Your goal: A faithful, word-for-word copy of the records is required, and it must contain no pictures.

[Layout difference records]
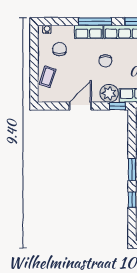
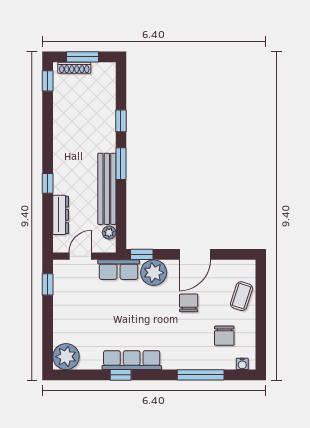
window: (95, 21) -> (201, 375), moved
row of seats: (89, 32) -> (183, 360), removed
chair: (105, 61) -> (189, 303), moved

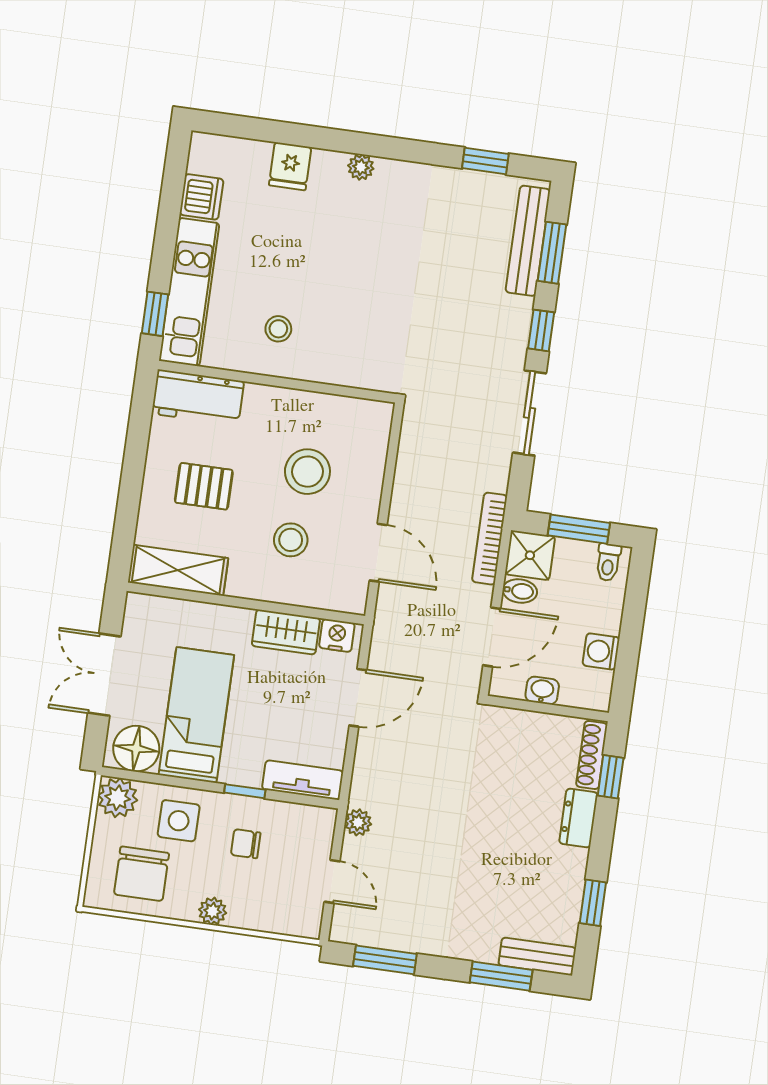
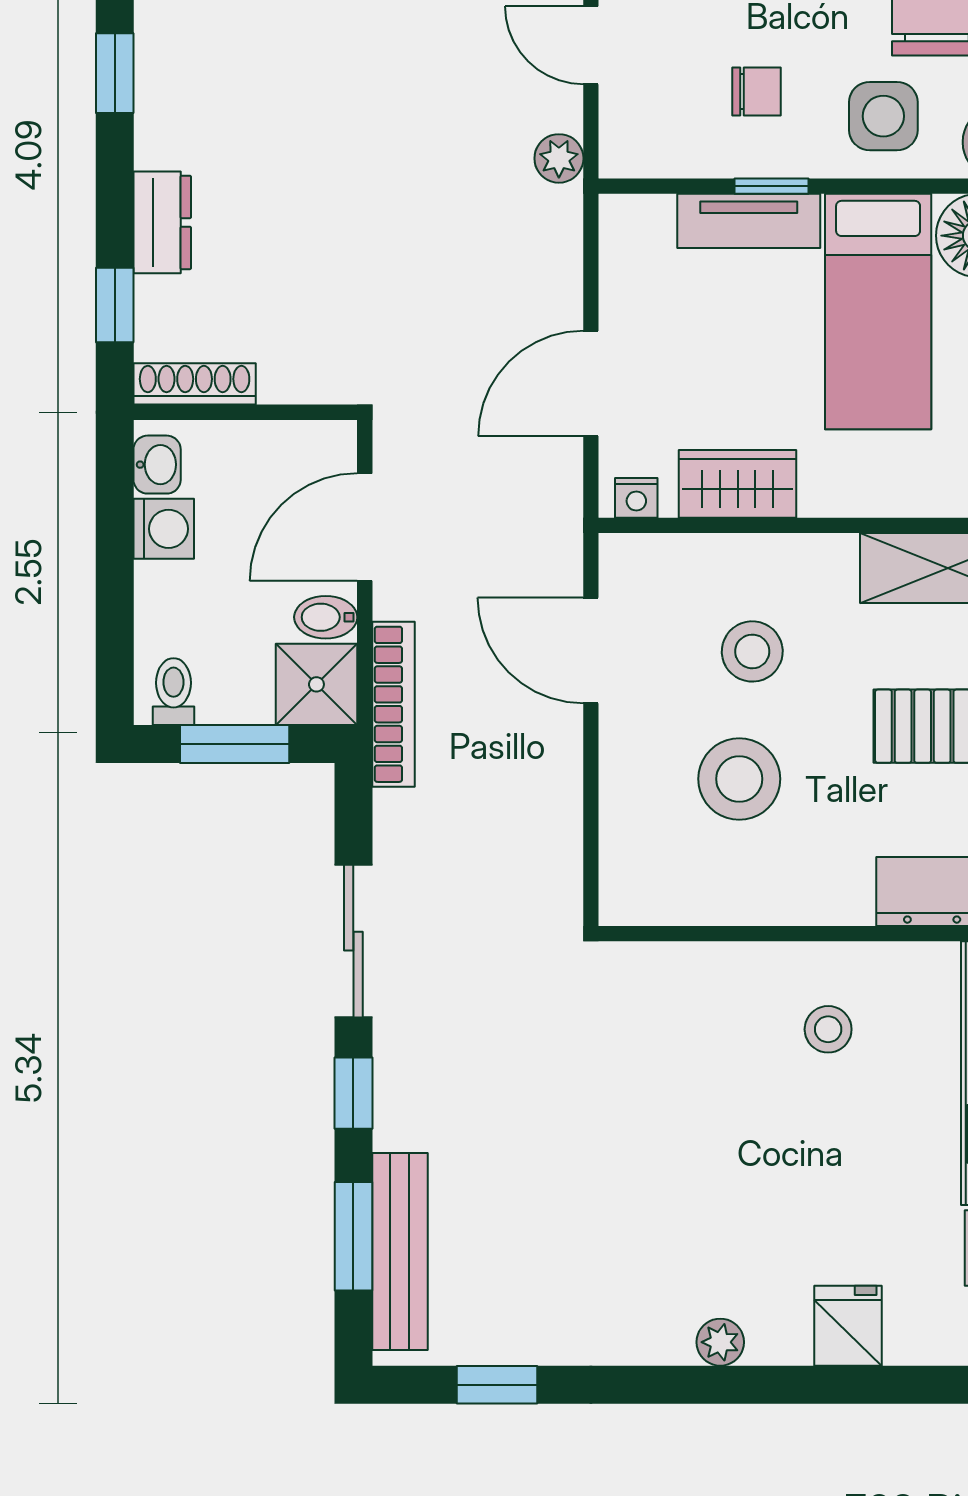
nightstand: (337, 635) -> (636, 498), width x0.72, depth x0.74
washbasin: (542, 691) -> (157, 465), moved, turned -90
shoe rack: (592, 755) -> (195, 384), moved, turned -90
tv unit: (303, 780) -> (749, 221), moved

Answer space:
window: (95, 21) -> (201, 375), moved
row of seats: (89, 32) -> (183, 360), removed
chair: (105, 61) -> (189, 303), moved

nightstand: (337, 635) -> (636, 498), width x0.72, depth x0.74
washbasin: (542, 691) -> (157, 465), moved, turned -90
shoe rack: (592, 755) -> (195, 384), moved, turned -90
tv unit: (303, 780) -> (749, 221), moved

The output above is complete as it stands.